[Data provided — start]

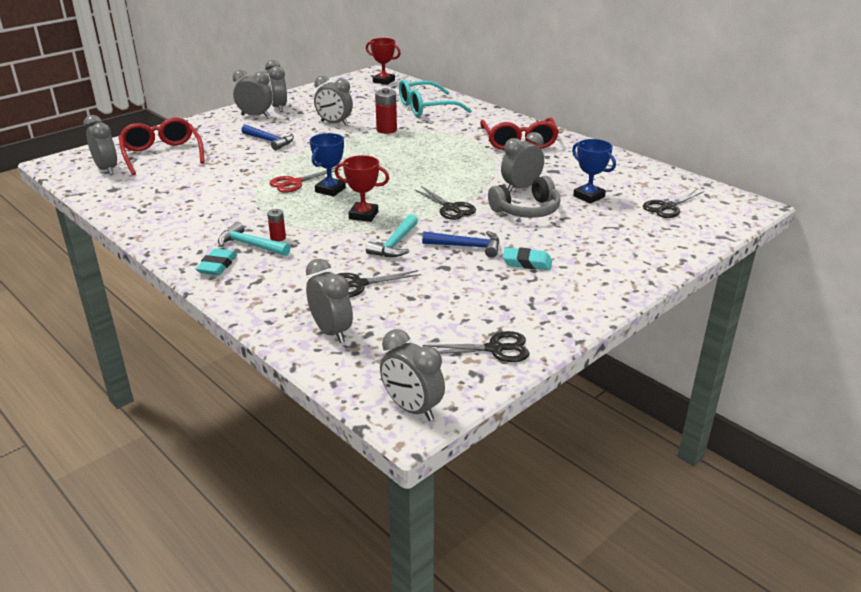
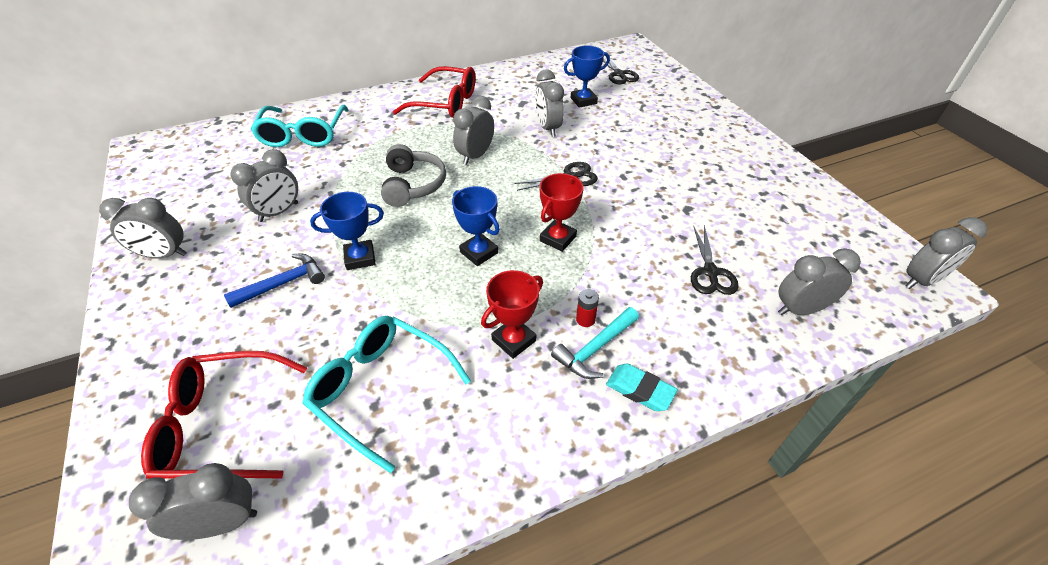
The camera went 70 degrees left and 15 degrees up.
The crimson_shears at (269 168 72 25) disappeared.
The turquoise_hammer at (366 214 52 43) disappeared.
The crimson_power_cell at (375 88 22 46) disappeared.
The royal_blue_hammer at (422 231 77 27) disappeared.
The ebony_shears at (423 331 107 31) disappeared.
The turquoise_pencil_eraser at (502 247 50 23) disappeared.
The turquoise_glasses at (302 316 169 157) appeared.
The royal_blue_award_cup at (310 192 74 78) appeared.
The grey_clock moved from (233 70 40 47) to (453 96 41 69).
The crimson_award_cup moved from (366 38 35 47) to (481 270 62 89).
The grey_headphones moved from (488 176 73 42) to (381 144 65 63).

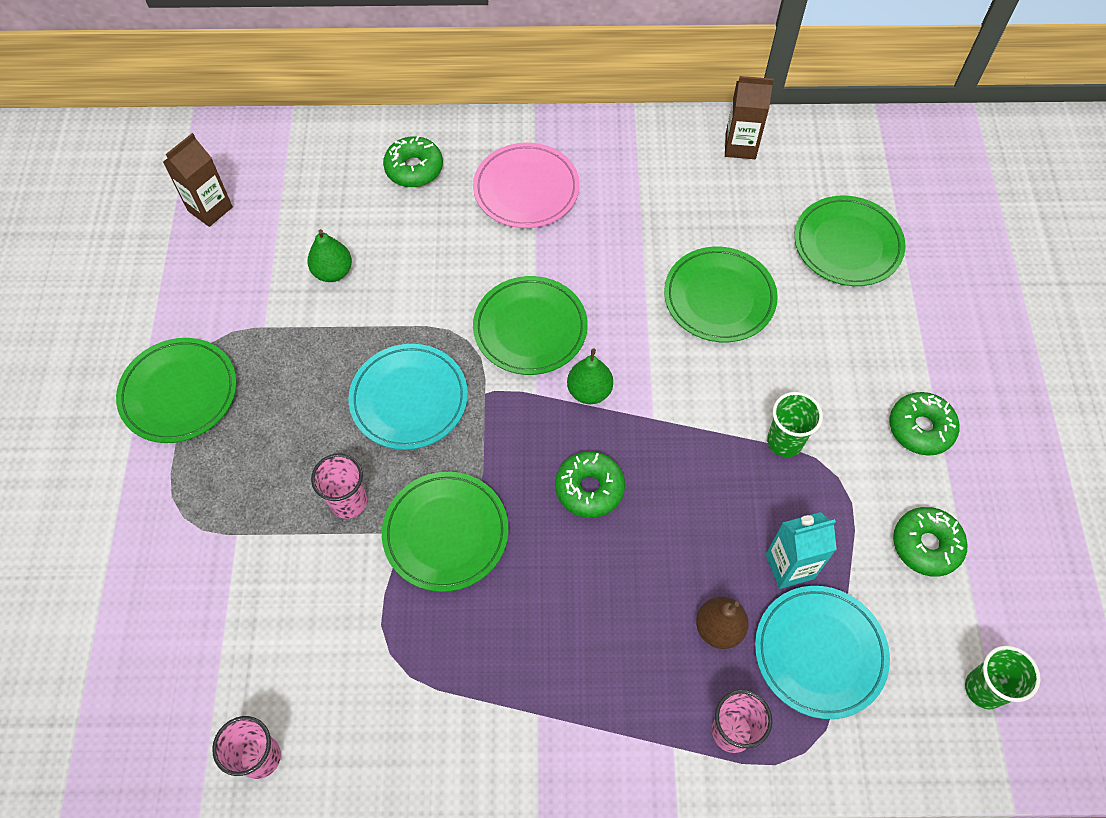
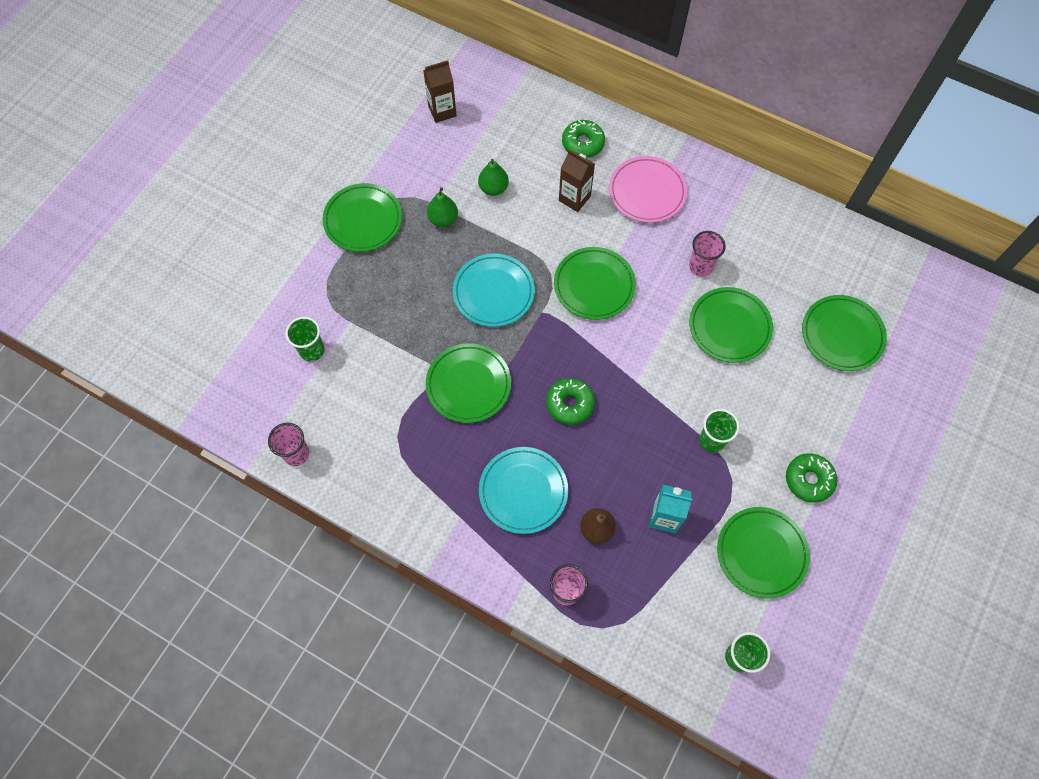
The camera went 30 degrees right and 5 degrees up.
The green_tumbler at (285 317 40 45) appeared.
The pink_tumbler moved from (311 453 56 66) to (689 231 37 46).
The green_toy_pear moved from (567 348 46 56) to (427 187 31 40).
The dark_brown_milk_carton moved from (725 76 49 83) to (559 149 36 63).
The turquoise_dinner_plate moved from (755 586 135 133) to (479 447 89 87).
The green_glazed_donut at (893 507 75 70) was replaced by the green_dinner_plate at (717 507 93 92).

[Data provided — finish]

What is expected: For this exercise, output exactly the lines above from the line with "The turquoise_pencil_eraser at" to the line with "The crimson_award_cup moved", counting both, and leave out the rest.

Answer to this exercise:
The turquoise_pencil_eraser at (502 247 50 23) disappeared.
The turquoise_glasses at (302 316 169 157) appeared.
The royal_blue_award_cup at (310 192 74 78) appeared.
The grey_clock moved from (233 70 40 47) to (453 96 41 69).
The crimson_award_cup moved from (366 38 35 47) to (481 270 62 89).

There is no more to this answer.